> Exercise
All of the data below should be printed again word for word, pictures excluded.

> Dataset records
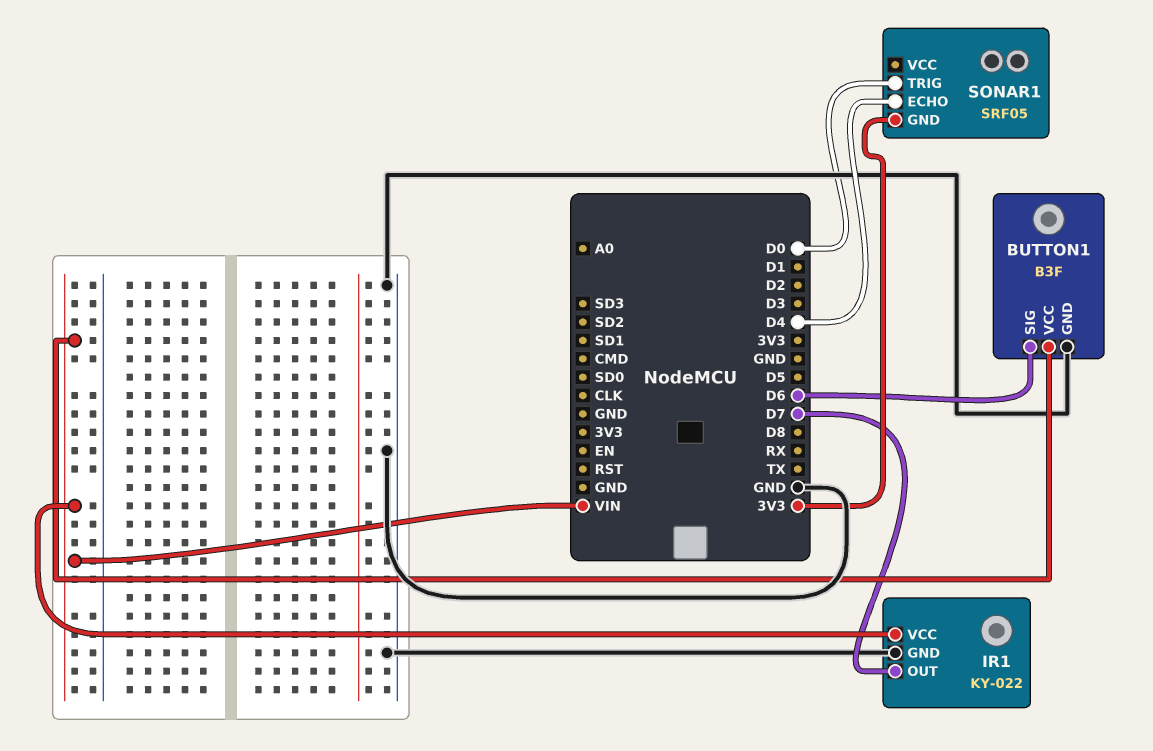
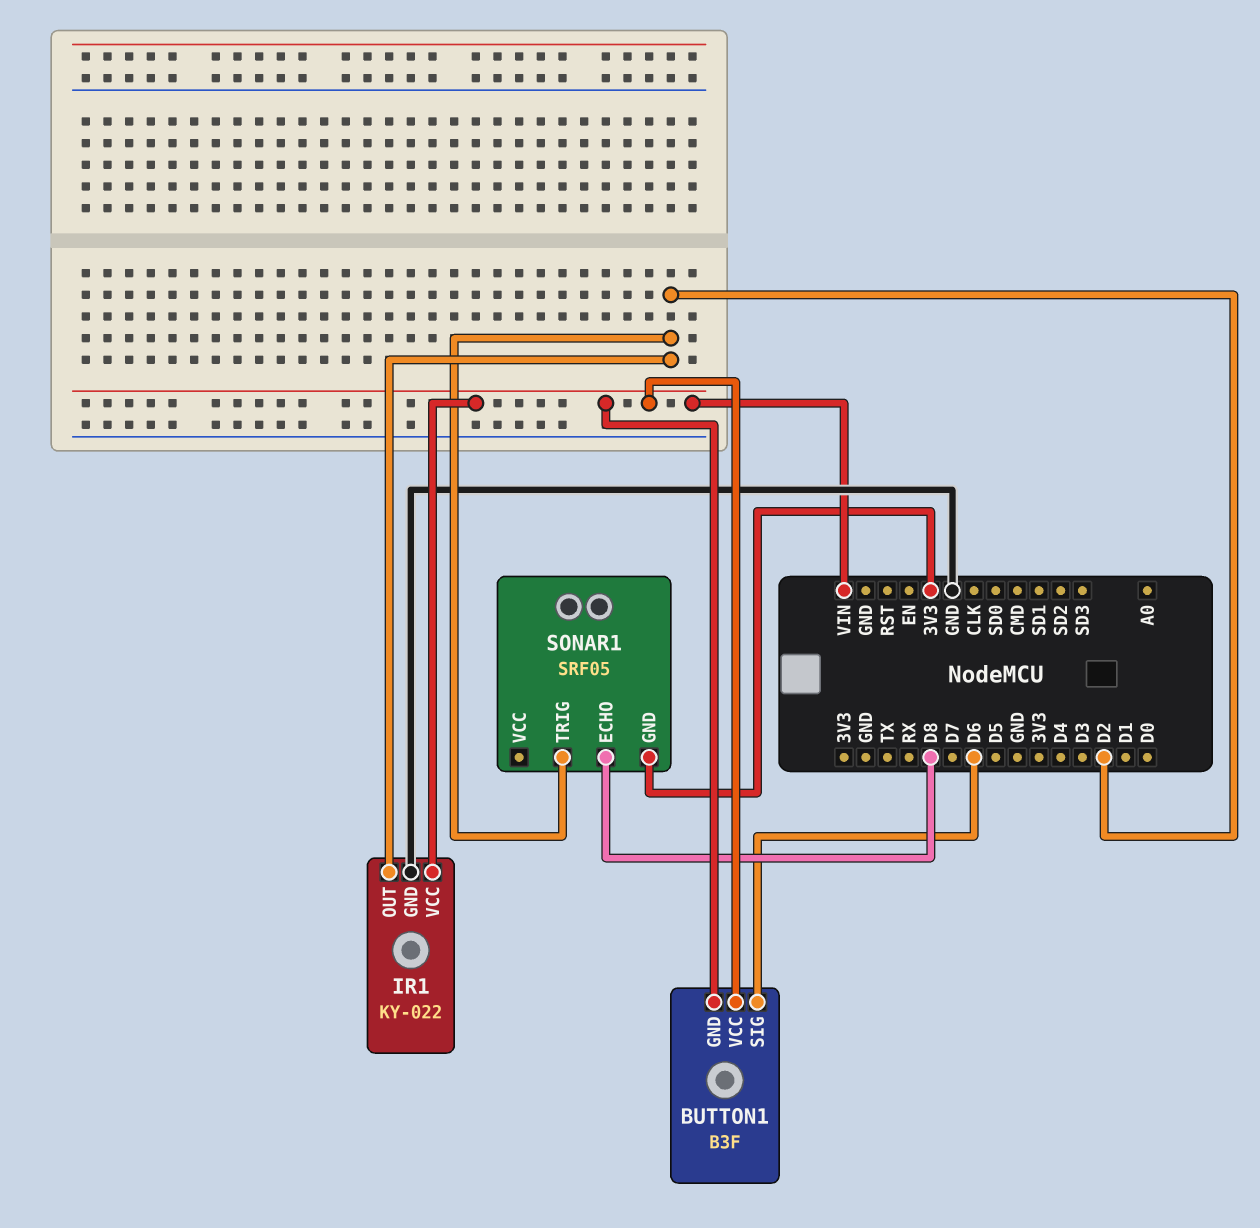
BUTTON1 pin GND: GND -> VIN
IR1 pin OUT: D7 -> D2
SONAR1 pin ECHO: D4 -> D8
SONAR1 pin TRIG: D0 -> D2

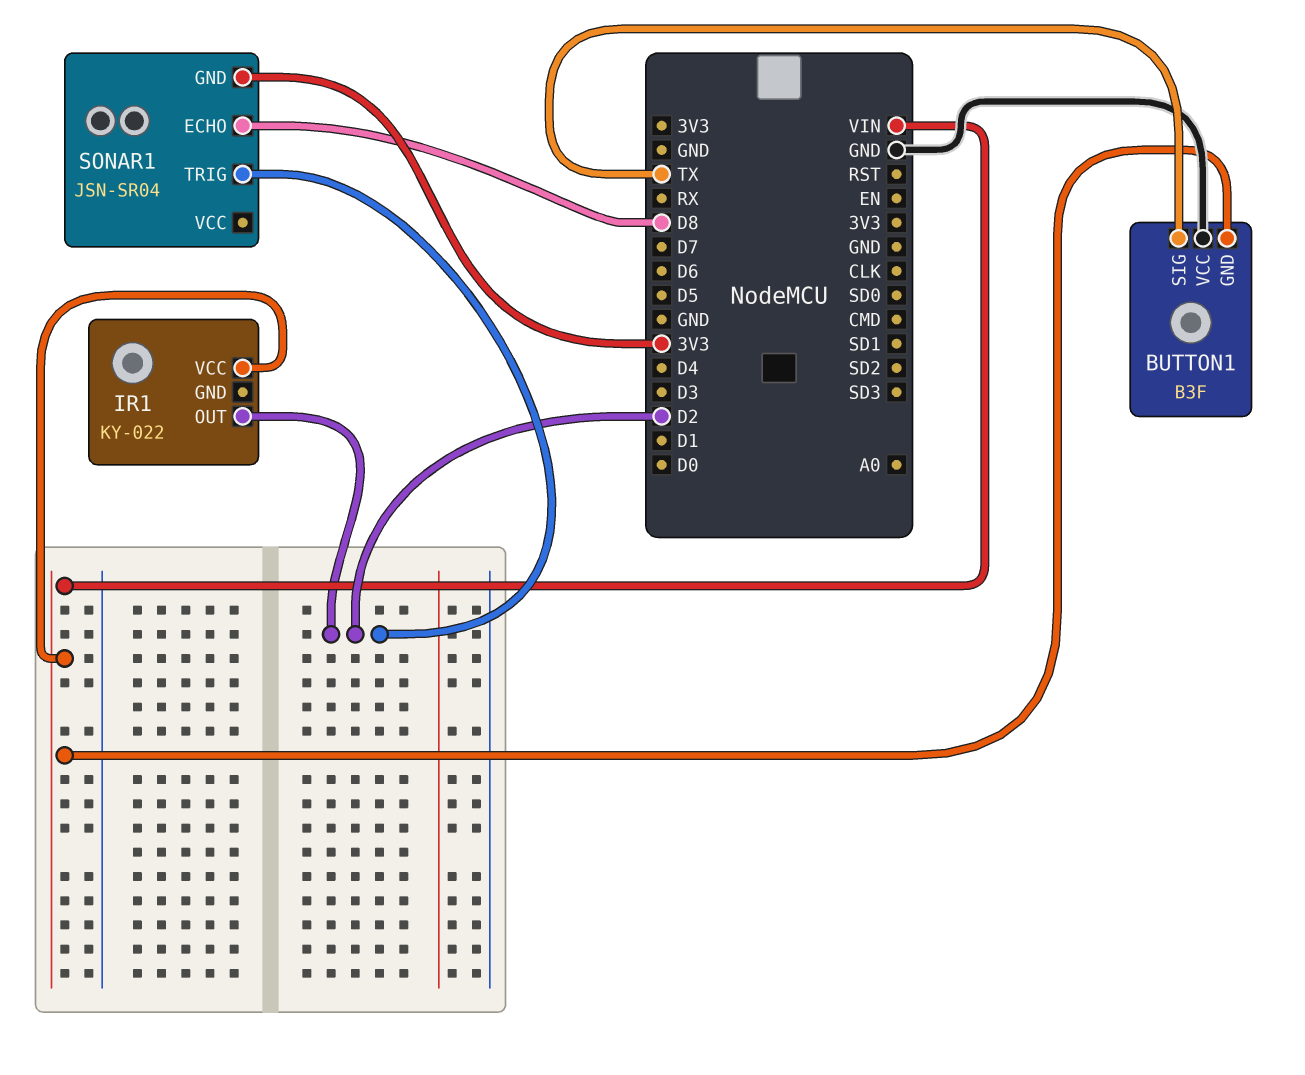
BUTTON1 pin SIG: D6 -> TX
BUTTON1 pin VCC: VIN -> GND
IR1 pin GND: GND -> none
SONAR1: SRF05 -> JSN-SR04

> Written solution
BUTTON1 pin GND: GND -> VIN
IR1 pin OUT: D7 -> D2
SONAR1 pin ECHO: D4 -> D8
SONAR1 pin TRIG: D0 -> D2

BUTTON1 pin SIG: D6 -> TX
BUTTON1 pin VCC: VIN -> GND
IR1 pin GND: GND -> none
SONAR1: SRF05 -> JSN-SR04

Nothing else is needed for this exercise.